──────── Provided records

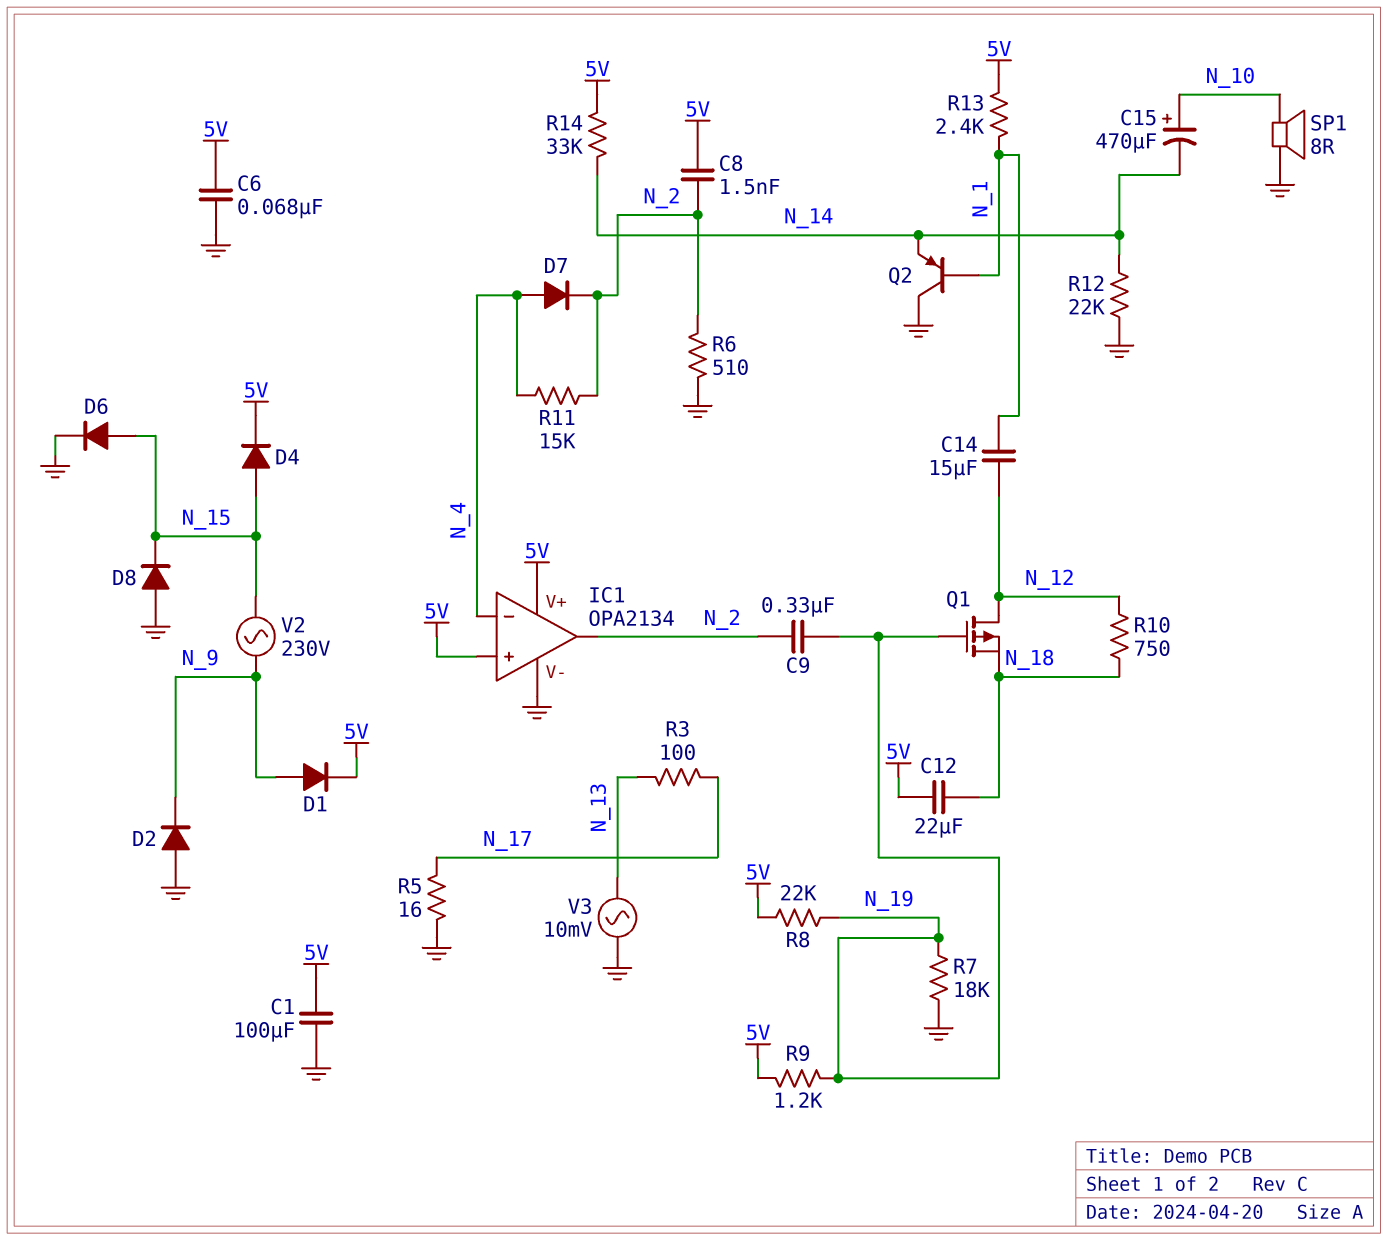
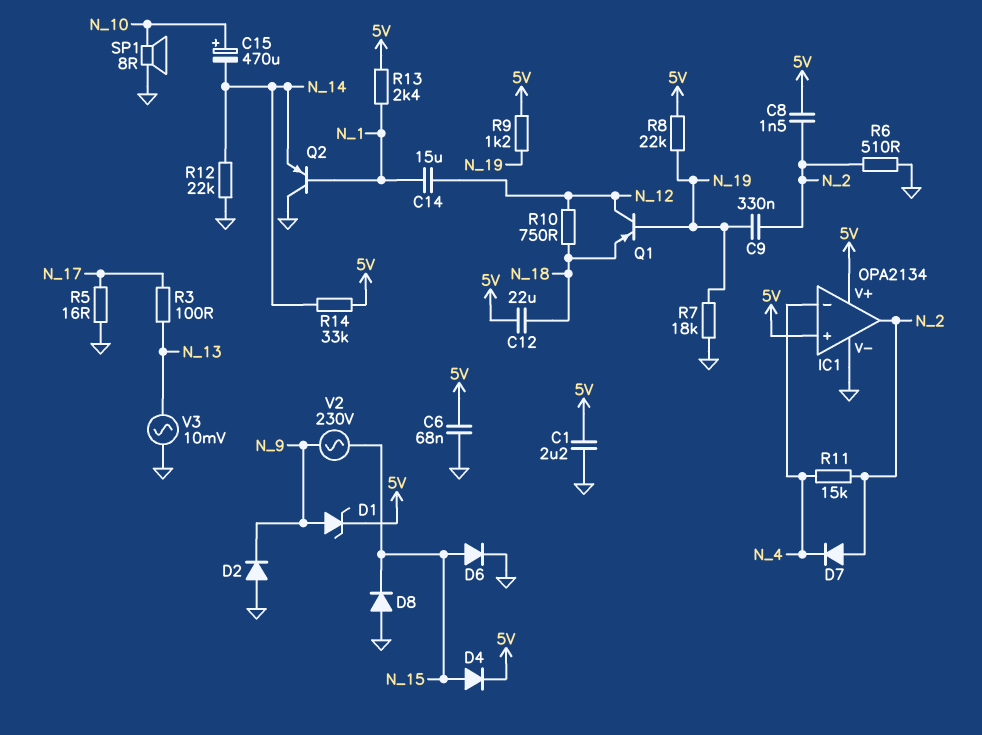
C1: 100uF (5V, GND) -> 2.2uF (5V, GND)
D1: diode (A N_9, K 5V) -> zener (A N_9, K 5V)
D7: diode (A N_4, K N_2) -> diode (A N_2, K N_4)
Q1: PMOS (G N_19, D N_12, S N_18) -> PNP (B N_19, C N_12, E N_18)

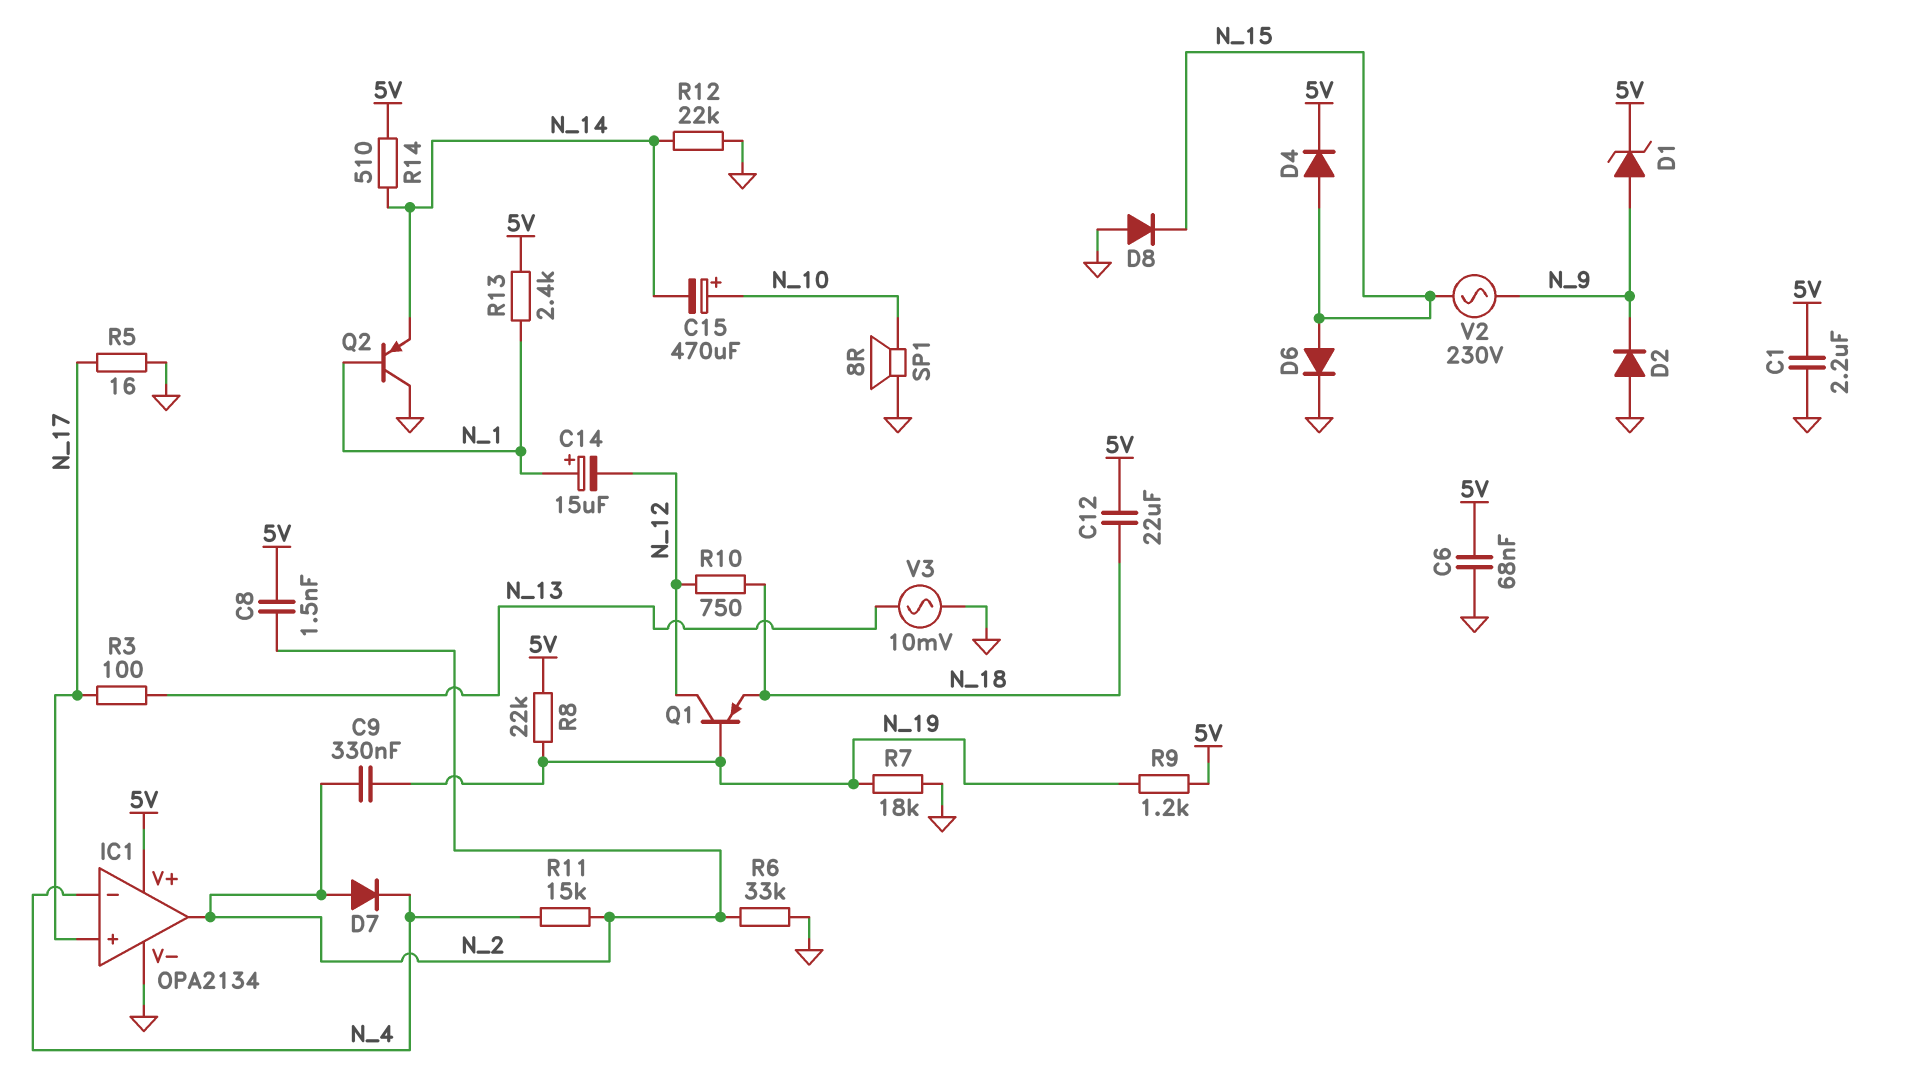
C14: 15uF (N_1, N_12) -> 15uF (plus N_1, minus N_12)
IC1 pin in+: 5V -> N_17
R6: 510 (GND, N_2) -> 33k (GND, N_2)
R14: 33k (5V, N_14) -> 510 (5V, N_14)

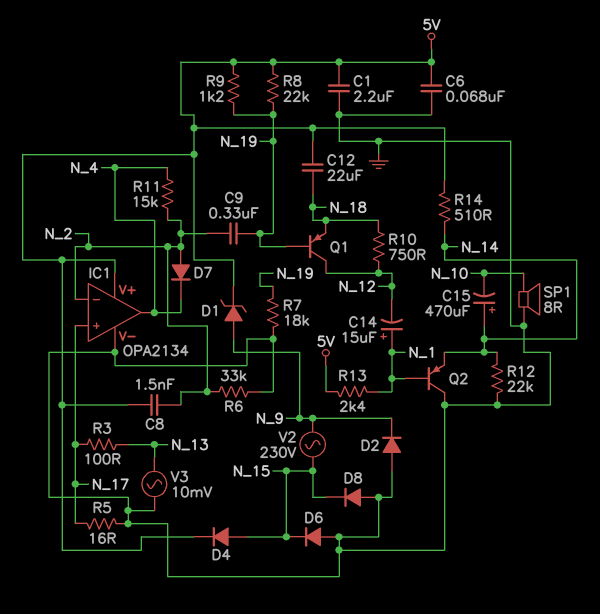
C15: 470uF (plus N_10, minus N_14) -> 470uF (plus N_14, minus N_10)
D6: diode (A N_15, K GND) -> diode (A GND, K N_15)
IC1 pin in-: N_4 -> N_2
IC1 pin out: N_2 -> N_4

────────────────
──────── Provided records

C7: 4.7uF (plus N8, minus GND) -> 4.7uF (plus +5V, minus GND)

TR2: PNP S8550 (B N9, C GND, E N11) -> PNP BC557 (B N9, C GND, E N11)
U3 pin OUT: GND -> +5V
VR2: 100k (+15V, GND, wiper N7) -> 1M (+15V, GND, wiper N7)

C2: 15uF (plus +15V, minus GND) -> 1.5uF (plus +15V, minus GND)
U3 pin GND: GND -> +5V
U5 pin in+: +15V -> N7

────────────────

Problem requirements:
Return the span of lines in the data above that opens at the line with "C7: 4.7uF (plus" and closes at the line with "VR2: 100k (+15V, GND, wiper", exactly, ends included, nothing else.

Task response:
C7: 4.7uF (plus N8, minus GND) -> 4.7uF (plus +5V, minus GND)

TR2: PNP S8550 (B N9, C GND, E N11) -> PNP BC557 (B N9, C GND, E N11)
U3 pin OUT: GND -> +5V
VR2: 100k (+15V, GND, wiper N7) -> 1M (+15V, GND, wiper N7)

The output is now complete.